--- Task instructions ---
Give every entry again, word for word.

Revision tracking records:
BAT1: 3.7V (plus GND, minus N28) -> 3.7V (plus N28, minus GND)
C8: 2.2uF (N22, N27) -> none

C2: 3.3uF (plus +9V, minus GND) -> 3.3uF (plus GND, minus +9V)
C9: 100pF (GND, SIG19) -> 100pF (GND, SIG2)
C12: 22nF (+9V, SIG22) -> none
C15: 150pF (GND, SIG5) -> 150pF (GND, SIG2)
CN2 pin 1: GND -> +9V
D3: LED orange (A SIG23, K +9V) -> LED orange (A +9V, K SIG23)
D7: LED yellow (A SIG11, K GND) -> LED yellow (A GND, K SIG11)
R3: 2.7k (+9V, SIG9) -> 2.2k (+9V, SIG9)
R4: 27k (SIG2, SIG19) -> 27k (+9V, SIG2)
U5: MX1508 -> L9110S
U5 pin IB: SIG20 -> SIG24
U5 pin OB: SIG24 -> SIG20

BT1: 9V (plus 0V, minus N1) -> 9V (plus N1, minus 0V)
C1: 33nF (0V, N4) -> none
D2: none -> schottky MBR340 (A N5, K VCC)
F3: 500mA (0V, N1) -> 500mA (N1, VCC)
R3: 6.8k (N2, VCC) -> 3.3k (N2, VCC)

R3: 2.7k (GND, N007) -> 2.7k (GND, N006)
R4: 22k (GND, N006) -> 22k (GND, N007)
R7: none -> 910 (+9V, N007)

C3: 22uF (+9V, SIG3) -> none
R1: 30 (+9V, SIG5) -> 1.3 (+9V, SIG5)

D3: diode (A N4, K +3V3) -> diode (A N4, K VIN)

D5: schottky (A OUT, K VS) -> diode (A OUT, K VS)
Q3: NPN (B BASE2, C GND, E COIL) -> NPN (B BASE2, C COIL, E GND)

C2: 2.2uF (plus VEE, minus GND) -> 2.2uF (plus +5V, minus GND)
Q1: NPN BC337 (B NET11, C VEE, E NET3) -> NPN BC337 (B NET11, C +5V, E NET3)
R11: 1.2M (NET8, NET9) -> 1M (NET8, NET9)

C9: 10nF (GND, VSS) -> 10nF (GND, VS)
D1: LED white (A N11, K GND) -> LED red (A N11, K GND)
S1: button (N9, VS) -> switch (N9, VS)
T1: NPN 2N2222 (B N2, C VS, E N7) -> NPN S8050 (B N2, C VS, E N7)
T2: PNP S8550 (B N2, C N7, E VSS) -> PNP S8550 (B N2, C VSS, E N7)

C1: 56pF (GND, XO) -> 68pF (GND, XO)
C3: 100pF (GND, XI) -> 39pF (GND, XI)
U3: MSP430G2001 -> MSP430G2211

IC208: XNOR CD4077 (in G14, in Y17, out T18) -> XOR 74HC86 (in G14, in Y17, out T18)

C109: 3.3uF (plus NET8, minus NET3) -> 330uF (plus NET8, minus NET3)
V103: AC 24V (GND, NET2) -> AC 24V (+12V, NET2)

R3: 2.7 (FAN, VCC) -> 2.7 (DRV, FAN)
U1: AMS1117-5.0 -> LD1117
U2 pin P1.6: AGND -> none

--- Your solution ---
BAT1: 3.7V (plus GND, minus N28) -> 3.7V (plus N28, minus GND)
C8: 2.2uF (N22, N27) -> none

C2: 3.3uF (plus +9V, minus GND) -> 3.3uF (plus GND, minus +9V)
C9: 100pF (GND, SIG19) -> 100pF (GND, SIG2)
C12: 22nF (+9V, SIG22) -> none
C15: 150pF (GND, SIG5) -> 150pF (GND, SIG2)
CN2 pin 1: GND -> +9V
D3: LED orange (A SIG23, K +9V) -> LED orange (A +9V, K SIG23)
D7: LED yellow (A SIG11, K GND) -> LED yellow (A GND, K SIG11)
R3: 2.7k (+9V, SIG9) -> 2.2k (+9V, SIG9)
R4: 27k (SIG2, SIG19) -> 27k (+9V, SIG2)
U5: MX1508 -> L9110S
U5 pin IB: SIG20 -> SIG24
U5 pin OB: SIG24 -> SIG20

BT1: 9V (plus 0V, minus N1) -> 9V (plus N1, minus 0V)
C1: 33nF (0V, N4) -> none
D2: none -> schottky MBR340 (A N5, K VCC)
F3: 500mA (0V, N1) -> 500mA (N1, VCC)
R3: 6.8k (N2, VCC) -> 3.3k (N2, VCC)

R3: 2.7k (GND, N007) -> 2.7k (GND, N006)
R4: 22k (GND, N006) -> 22k (GND, N007)
R7: none -> 910 (+9V, N007)

C3: 22uF (+9V, SIG3) -> none
R1: 30 (+9V, SIG5) -> 1.3 (+9V, SIG5)

D3: diode (A N4, K +3V3) -> diode (A N4, K VIN)

D5: schottky (A OUT, K VS) -> diode (A OUT, K VS)
Q3: NPN (B BASE2, C GND, E COIL) -> NPN (B BASE2, C COIL, E GND)

C2: 2.2uF (plus VEE, minus GND) -> 2.2uF (plus +5V, minus GND)
Q1: NPN BC337 (B NET11, C VEE, E NET3) -> NPN BC337 (B NET11, C +5V, E NET3)
R11: 1.2M (NET8, NET9) -> 1M (NET8, NET9)

C9: 10nF (GND, VSS) -> 10nF (GND, VS)
D1: LED white (A N11, K GND) -> LED red (A N11, K GND)
S1: button (N9, VS) -> switch (N9, VS)
T1: NPN 2N2222 (B N2, C VS, E N7) -> NPN S8050 (B N2, C VS, E N7)
T2: PNP S8550 (B N2, C N7, E VSS) -> PNP S8550 (B N2, C VSS, E N7)

C1: 56pF (GND, XO) -> 68pF (GND, XO)
C3: 100pF (GND, XI) -> 39pF (GND, XI)
U3: MSP430G2001 -> MSP430G2211

IC208: XNOR CD4077 (in G14, in Y17, out T18) -> XOR 74HC86 (in G14, in Y17, out T18)

C109: 3.3uF (plus NET8, minus NET3) -> 330uF (plus NET8, minus NET3)
V103: AC 24V (GND, NET2) -> AC 24V (+12V, NET2)

R3: 2.7 (FAN, VCC) -> 2.7 (DRV, FAN)
U1: AMS1117-5.0 -> LD1117
U2 pin P1.6: AGND -> none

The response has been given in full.